For this exercise, restate word for word only the lines from the first line of the data to the line containing "gafas/rosa [581 193".

[Scene change data]:
──────────

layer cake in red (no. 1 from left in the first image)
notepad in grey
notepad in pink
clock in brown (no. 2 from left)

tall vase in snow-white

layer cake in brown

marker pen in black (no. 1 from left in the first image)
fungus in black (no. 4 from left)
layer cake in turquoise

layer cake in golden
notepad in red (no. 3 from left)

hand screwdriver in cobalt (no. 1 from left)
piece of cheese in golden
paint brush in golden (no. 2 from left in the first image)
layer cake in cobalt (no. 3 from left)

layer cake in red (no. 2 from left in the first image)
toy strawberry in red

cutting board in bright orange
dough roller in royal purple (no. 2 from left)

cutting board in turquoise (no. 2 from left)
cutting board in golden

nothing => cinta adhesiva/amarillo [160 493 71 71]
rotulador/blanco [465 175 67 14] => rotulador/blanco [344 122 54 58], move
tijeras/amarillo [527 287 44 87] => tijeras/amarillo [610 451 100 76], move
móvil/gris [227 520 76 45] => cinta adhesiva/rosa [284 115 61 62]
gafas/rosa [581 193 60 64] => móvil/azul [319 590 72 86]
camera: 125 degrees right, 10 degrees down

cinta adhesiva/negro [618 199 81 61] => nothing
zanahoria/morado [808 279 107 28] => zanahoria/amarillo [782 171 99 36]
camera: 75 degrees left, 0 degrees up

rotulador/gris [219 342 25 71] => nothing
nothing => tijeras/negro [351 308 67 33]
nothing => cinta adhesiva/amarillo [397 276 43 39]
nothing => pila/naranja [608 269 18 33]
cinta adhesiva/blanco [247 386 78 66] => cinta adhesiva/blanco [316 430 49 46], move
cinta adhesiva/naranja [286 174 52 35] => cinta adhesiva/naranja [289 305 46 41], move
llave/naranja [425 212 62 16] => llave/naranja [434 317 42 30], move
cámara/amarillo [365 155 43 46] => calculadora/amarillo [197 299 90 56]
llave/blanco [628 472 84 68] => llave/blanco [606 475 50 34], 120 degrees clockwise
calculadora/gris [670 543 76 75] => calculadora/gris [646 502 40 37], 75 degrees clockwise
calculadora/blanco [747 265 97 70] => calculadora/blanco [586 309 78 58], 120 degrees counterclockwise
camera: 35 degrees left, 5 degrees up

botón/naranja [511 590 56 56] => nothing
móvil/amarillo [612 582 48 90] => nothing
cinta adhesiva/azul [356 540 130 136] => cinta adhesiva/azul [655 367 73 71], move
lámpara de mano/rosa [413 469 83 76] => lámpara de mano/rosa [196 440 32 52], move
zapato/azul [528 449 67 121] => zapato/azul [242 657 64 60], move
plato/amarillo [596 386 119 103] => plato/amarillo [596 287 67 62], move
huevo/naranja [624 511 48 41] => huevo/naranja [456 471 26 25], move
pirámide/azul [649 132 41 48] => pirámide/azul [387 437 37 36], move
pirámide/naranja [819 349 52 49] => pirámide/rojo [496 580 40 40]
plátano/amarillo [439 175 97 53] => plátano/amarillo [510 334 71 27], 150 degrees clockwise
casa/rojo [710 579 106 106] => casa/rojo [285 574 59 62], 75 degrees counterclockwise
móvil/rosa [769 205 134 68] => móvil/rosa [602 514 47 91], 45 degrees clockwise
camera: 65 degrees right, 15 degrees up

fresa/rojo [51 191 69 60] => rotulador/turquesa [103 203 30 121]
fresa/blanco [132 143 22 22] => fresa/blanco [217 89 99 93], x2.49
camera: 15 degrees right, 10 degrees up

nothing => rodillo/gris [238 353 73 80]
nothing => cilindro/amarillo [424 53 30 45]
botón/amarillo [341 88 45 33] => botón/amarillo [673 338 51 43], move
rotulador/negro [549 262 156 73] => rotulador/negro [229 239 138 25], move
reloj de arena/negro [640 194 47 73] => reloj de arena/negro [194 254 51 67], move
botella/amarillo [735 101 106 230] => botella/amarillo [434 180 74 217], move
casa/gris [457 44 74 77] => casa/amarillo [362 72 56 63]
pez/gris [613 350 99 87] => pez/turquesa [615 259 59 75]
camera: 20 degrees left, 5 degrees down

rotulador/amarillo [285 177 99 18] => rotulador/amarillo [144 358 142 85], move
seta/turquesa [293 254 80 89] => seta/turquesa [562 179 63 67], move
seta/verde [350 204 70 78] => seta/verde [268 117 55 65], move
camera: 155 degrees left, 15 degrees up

──────────

[Answer to this problem]:
layer cake in red (no. 1 from left in the first image)
notepad in grey
notepad in pink
clock in brown (no. 2 from left)

tall vase in snow-white

layer cake in brown

marker pen in black (no. 1 from left in the first image)
fungus in black (no. 4 from left)
layer cake in turquoise

layer cake in golden
notepad in red (no. 3 from left)

hand screwdriver in cobalt (no. 1 from left)
piece of cheese in golden
paint brush in golden (no. 2 from left in the first image)
layer cake in cobalt (no. 3 from left)

layer cake in red (no. 2 from left in the first image)
toy strawberry in red

cutting board in bright orange
dough roller in royal purple (no. 2 from left)

cutting board in turquoise (no. 2 from left)
cutting board in golden

nothing => cinta adhesiva/amarillo [160 493 71 71]
rotulador/blanco [465 175 67 14] => rotulador/blanco [344 122 54 58], move
tijeras/amarillo [527 287 44 87] => tijeras/amarillo [610 451 100 76], move
móvil/gris [227 520 76 45] => cinta adhesiva/rosa [284 115 61 62]
gafas/rosa [581 193 60 64] => móvil/azul [319 590 72 86]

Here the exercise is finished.